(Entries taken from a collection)
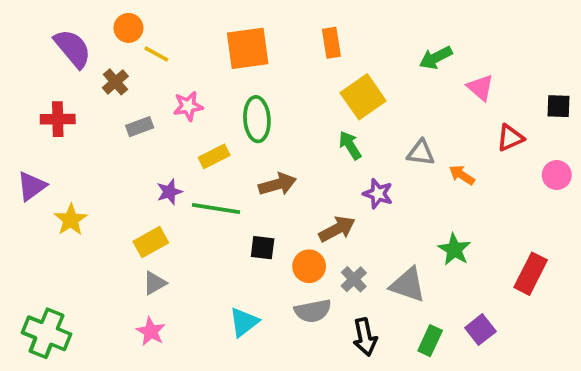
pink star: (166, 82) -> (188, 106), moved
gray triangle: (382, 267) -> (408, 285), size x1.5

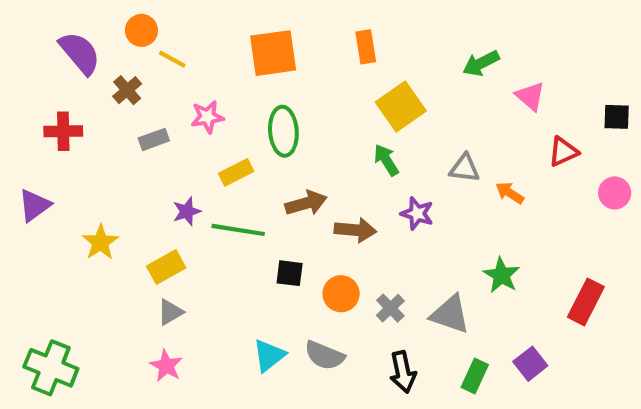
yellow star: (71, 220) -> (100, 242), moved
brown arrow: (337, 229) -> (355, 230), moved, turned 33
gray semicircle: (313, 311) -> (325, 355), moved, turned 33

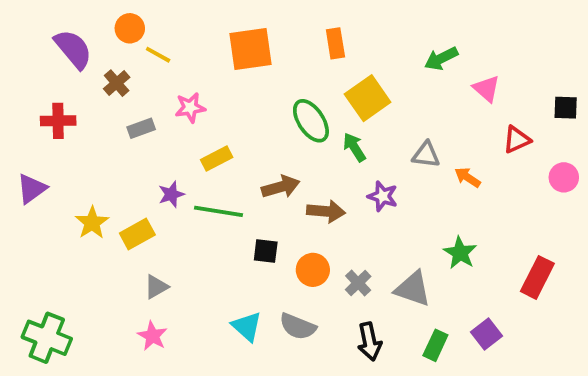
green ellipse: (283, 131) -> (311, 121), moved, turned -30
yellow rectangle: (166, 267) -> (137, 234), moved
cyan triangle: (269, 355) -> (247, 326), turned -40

> **TASK PROMPT**:
Your copy should run from the line that has "gray semicircle: (313, 311)" through the last line above, exactly, with both ends in and pictures out.

> **EXERCISE OUTPUT**:
gray semicircle: (313, 311) -> (325, 355), moved, turned 33

green ellipse: (283, 131) -> (311, 121), moved, turned -30
yellow rectangle: (166, 267) -> (137, 234), moved
cyan triangle: (269, 355) -> (247, 326), turned -40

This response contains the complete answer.